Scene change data

<<<<

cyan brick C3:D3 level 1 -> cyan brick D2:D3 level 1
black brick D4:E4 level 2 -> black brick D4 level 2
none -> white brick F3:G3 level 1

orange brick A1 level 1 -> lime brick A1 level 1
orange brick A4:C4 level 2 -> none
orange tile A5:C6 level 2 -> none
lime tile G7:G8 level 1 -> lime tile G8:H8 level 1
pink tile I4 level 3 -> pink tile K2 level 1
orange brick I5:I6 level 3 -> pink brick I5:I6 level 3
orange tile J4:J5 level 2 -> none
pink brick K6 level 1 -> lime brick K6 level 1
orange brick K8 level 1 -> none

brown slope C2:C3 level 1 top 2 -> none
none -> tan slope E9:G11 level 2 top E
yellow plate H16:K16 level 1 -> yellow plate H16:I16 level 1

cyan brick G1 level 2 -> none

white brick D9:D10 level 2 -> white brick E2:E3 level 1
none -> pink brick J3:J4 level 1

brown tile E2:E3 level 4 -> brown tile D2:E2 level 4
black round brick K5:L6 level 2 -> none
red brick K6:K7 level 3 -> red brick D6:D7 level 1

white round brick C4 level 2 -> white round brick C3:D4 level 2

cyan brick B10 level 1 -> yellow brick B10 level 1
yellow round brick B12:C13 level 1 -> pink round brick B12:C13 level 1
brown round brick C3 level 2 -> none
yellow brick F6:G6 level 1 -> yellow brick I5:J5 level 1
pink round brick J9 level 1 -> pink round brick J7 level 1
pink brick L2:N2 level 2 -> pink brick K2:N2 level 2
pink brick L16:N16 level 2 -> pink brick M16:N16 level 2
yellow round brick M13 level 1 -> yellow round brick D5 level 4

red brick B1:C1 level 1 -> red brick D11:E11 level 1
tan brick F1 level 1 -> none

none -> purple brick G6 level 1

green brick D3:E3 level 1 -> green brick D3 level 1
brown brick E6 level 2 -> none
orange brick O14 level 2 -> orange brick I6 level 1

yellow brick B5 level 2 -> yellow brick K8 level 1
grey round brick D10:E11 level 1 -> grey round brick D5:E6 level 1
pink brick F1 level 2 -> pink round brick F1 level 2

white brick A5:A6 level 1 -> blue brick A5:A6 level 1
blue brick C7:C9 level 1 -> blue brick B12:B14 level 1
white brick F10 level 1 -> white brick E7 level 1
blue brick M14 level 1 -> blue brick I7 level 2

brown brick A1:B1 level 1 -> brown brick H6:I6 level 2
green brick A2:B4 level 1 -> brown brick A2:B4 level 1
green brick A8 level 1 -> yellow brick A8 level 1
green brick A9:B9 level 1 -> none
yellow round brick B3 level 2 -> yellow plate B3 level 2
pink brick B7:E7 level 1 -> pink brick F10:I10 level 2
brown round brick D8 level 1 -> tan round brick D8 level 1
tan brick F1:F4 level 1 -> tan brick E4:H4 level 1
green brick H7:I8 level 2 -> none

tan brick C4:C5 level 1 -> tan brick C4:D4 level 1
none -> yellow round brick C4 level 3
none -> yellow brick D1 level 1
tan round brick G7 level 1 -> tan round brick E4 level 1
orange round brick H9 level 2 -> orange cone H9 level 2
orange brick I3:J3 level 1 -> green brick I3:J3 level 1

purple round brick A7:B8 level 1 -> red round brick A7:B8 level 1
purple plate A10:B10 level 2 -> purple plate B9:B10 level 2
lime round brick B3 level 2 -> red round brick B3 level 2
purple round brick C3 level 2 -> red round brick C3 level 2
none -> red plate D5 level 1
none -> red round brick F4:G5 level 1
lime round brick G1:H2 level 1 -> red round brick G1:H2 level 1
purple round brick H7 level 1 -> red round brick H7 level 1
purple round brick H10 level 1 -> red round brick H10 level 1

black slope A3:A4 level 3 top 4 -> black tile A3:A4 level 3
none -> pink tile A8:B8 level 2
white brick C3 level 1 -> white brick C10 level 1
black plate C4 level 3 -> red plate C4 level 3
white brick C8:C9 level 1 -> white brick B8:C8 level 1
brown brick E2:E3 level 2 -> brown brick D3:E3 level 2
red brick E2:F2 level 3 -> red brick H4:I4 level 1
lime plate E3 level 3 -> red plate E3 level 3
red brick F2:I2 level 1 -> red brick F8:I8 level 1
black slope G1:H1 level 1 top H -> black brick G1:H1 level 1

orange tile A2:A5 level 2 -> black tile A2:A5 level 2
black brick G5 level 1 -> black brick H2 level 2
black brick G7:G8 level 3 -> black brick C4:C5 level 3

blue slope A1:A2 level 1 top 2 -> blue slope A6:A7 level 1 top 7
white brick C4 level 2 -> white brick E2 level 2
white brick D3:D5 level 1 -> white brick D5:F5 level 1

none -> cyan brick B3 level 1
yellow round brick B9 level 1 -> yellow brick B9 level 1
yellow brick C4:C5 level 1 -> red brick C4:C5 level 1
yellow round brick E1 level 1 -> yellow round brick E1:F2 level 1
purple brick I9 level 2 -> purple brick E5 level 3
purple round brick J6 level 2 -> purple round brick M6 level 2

>>>>

What you have to do> Exact copies of all the records are to be printed.

Reply>
cyan brick C3:D3 level 1 -> cyan brick D2:D3 level 1
black brick D4:E4 level 2 -> black brick D4 level 2
none -> white brick F3:G3 level 1

orange brick A1 level 1 -> lime brick A1 level 1
orange brick A4:C4 level 2 -> none
orange tile A5:C6 level 2 -> none
lime tile G7:G8 level 1 -> lime tile G8:H8 level 1
pink tile I4 level 3 -> pink tile K2 level 1
orange brick I5:I6 level 3 -> pink brick I5:I6 level 3
orange tile J4:J5 level 2 -> none
pink brick K6 level 1 -> lime brick K6 level 1
orange brick K8 level 1 -> none

brown slope C2:C3 level 1 top 2 -> none
none -> tan slope E9:G11 level 2 top E
yellow plate H16:K16 level 1 -> yellow plate H16:I16 level 1

cyan brick G1 level 2 -> none

white brick D9:D10 level 2 -> white brick E2:E3 level 1
none -> pink brick J3:J4 level 1

brown tile E2:E3 level 4 -> brown tile D2:E2 level 4
black round brick K5:L6 level 2 -> none
red brick K6:K7 level 3 -> red brick D6:D7 level 1

white round brick C4 level 2 -> white round brick C3:D4 level 2

cyan brick B10 level 1 -> yellow brick B10 level 1
yellow round brick B12:C13 level 1 -> pink round brick B12:C13 level 1
brown round brick C3 level 2 -> none
yellow brick F6:G6 level 1 -> yellow brick I5:J5 level 1
pink round brick J9 level 1 -> pink round brick J7 level 1
pink brick L2:N2 level 2 -> pink brick K2:N2 level 2
pink brick L16:N16 level 2 -> pink brick M16:N16 level 2
yellow round brick M13 level 1 -> yellow round brick D5 level 4

red brick B1:C1 level 1 -> red brick D11:E11 level 1
tan brick F1 level 1 -> none

none -> purple brick G6 level 1

green brick D3:E3 level 1 -> green brick D3 level 1
brown brick E6 level 2 -> none
orange brick O14 level 2 -> orange brick I6 level 1

yellow brick B5 level 2 -> yellow brick K8 level 1
grey round brick D10:E11 level 1 -> grey round brick D5:E6 level 1
pink brick F1 level 2 -> pink round brick F1 level 2

white brick A5:A6 level 1 -> blue brick A5:A6 level 1
blue brick C7:C9 level 1 -> blue brick B12:B14 level 1
white brick F10 level 1 -> white brick E7 level 1
blue brick M14 level 1 -> blue brick I7 level 2

brown brick A1:B1 level 1 -> brown brick H6:I6 level 2
green brick A2:B4 level 1 -> brown brick A2:B4 level 1
green brick A8 level 1 -> yellow brick A8 level 1
green brick A9:B9 level 1 -> none
yellow round brick B3 level 2 -> yellow plate B3 level 2
pink brick B7:E7 level 1 -> pink brick F10:I10 level 2
brown round brick D8 level 1 -> tan round brick D8 level 1
tan brick F1:F4 level 1 -> tan brick E4:H4 level 1
green brick H7:I8 level 2 -> none

tan brick C4:C5 level 1 -> tan brick C4:D4 level 1
none -> yellow round brick C4 level 3
none -> yellow brick D1 level 1
tan round brick G7 level 1 -> tan round brick E4 level 1
orange round brick H9 level 2 -> orange cone H9 level 2
orange brick I3:J3 level 1 -> green brick I3:J3 level 1

purple round brick A7:B8 level 1 -> red round brick A7:B8 level 1
purple plate A10:B10 level 2 -> purple plate B9:B10 level 2
lime round brick B3 level 2 -> red round brick B3 level 2
purple round brick C3 level 2 -> red round brick C3 level 2
none -> red plate D5 level 1
none -> red round brick F4:G5 level 1
lime round brick G1:H2 level 1 -> red round brick G1:H2 level 1
purple round brick H7 level 1 -> red round brick H7 level 1
purple round brick H10 level 1 -> red round brick H10 level 1

black slope A3:A4 level 3 top 4 -> black tile A3:A4 level 3
none -> pink tile A8:B8 level 2
white brick C3 level 1 -> white brick C10 level 1
black plate C4 level 3 -> red plate C4 level 3
white brick C8:C9 level 1 -> white brick B8:C8 level 1
brown brick E2:E3 level 2 -> brown brick D3:E3 level 2
red brick E2:F2 level 3 -> red brick H4:I4 level 1
lime plate E3 level 3 -> red plate E3 level 3
red brick F2:I2 level 1 -> red brick F8:I8 level 1
black slope G1:H1 level 1 top H -> black brick G1:H1 level 1

orange tile A2:A5 level 2 -> black tile A2:A5 level 2
black brick G5 level 1 -> black brick H2 level 2
black brick G7:G8 level 3 -> black brick C4:C5 level 3

blue slope A1:A2 level 1 top 2 -> blue slope A6:A7 level 1 top 7
white brick C4 level 2 -> white brick E2 level 2
white brick D3:D5 level 1 -> white brick D5:F5 level 1

none -> cyan brick B3 level 1
yellow round brick B9 level 1 -> yellow brick B9 level 1
yellow brick C4:C5 level 1 -> red brick C4:C5 level 1
yellow round brick E1 level 1 -> yellow round brick E1:F2 level 1
purple brick I9 level 2 -> purple brick E5 level 3
purple round brick J6 level 2 -> purple round brick M6 level 2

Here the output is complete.